Working data
*** Block opens ***
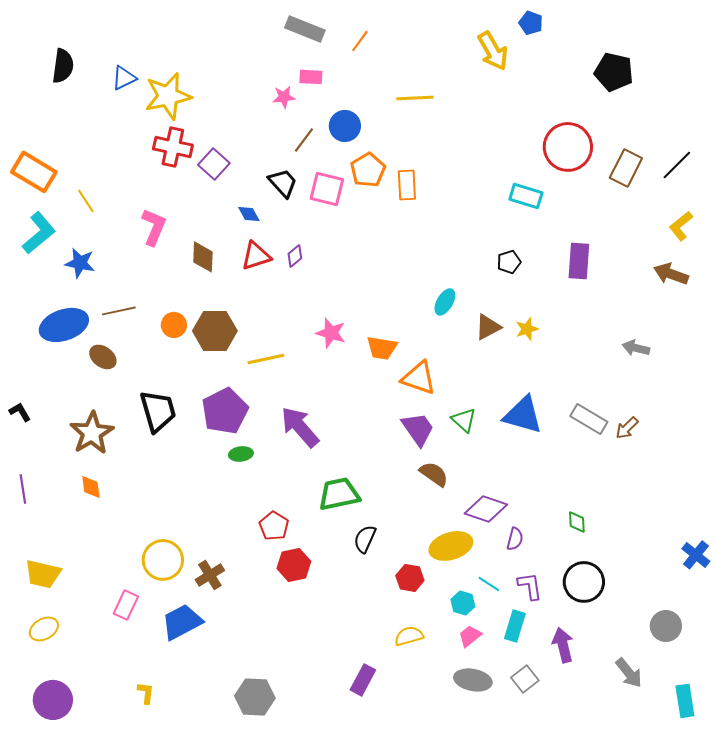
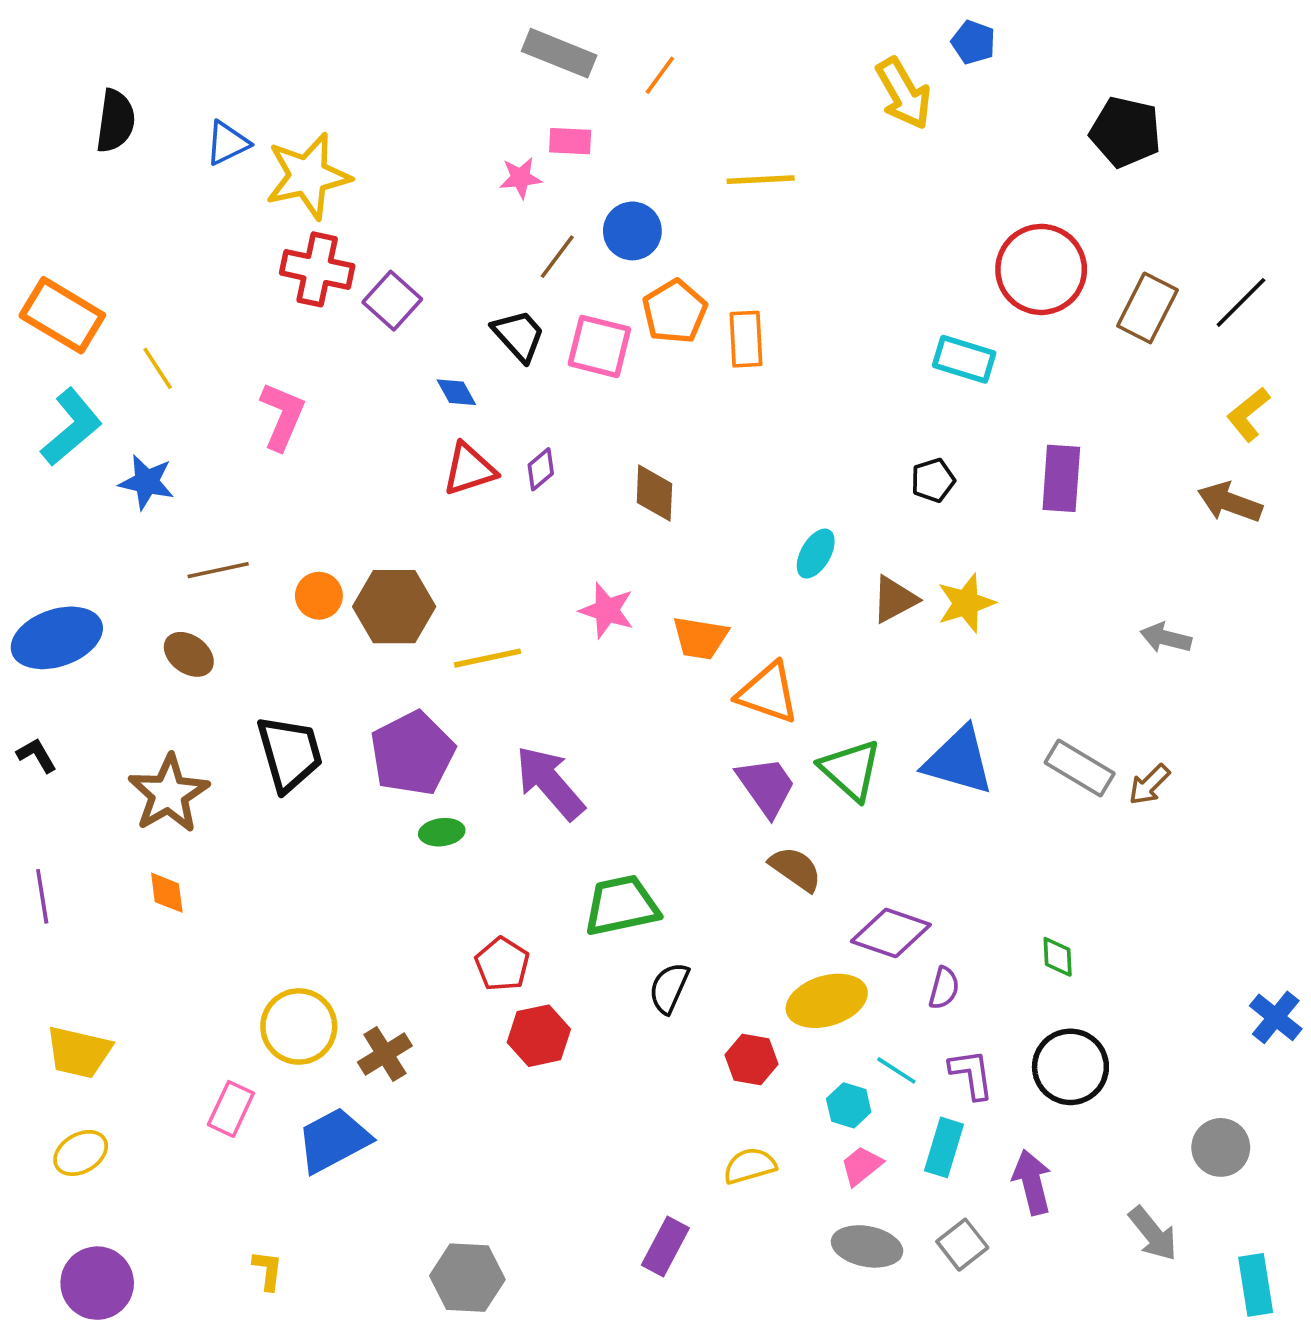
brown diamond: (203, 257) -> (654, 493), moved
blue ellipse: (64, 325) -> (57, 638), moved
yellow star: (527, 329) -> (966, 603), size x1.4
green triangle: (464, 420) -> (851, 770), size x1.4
*** Block closes ***
*** Block opens ***
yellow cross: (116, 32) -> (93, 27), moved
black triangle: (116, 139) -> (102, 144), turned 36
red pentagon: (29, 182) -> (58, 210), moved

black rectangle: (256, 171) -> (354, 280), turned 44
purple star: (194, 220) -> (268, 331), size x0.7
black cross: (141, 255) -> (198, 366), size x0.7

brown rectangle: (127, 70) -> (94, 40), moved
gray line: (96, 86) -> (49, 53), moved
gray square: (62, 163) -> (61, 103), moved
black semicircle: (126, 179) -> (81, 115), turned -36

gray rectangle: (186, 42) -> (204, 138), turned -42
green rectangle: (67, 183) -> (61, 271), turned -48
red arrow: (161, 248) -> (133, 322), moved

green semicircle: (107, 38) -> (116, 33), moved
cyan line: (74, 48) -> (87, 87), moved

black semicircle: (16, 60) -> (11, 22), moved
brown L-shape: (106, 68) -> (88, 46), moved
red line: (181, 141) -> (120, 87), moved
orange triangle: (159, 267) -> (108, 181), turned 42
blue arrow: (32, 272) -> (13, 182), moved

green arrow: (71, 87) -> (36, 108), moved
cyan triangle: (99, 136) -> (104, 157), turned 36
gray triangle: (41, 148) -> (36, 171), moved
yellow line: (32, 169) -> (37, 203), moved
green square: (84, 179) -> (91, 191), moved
*** Block closes ***
*** Block opens ***
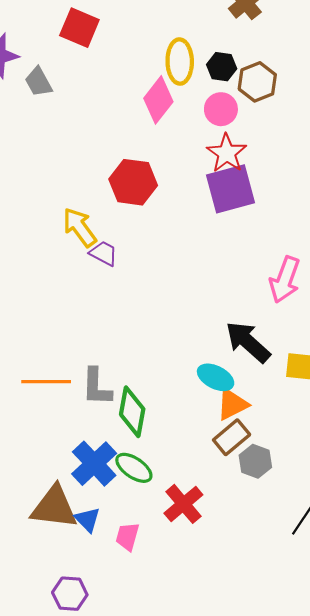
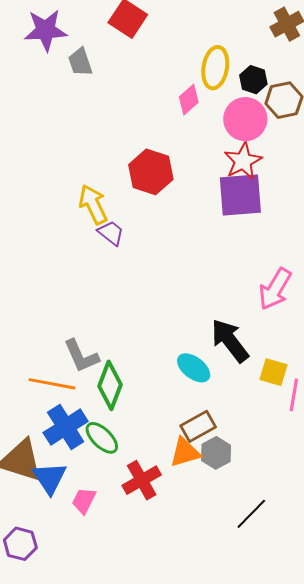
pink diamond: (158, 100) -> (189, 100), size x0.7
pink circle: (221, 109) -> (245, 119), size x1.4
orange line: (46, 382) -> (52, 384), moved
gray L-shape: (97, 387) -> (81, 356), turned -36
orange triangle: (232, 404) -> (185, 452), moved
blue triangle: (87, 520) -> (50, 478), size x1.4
*** Block closes ***
Work instructions
All lines above from the one holding "black semicircle: (16, 60) -> (11, 22), moved" to the one holding "green square: (84, 179) -> (91, 191), moved", inclusive, are to be copied exactly; no other line is wanted.

Task result
black semicircle: (16, 60) -> (11, 22), moved
brown L-shape: (106, 68) -> (88, 46), moved
red line: (181, 141) -> (120, 87), moved
orange triangle: (159, 267) -> (108, 181), turned 42
blue arrow: (32, 272) -> (13, 182), moved

green arrow: (71, 87) -> (36, 108), moved
cyan triangle: (99, 136) -> (104, 157), turned 36
gray triangle: (41, 148) -> (36, 171), moved
yellow line: (32, 169) -> (37, 203), moved
green square: (84, 179) -> (91, 191), moved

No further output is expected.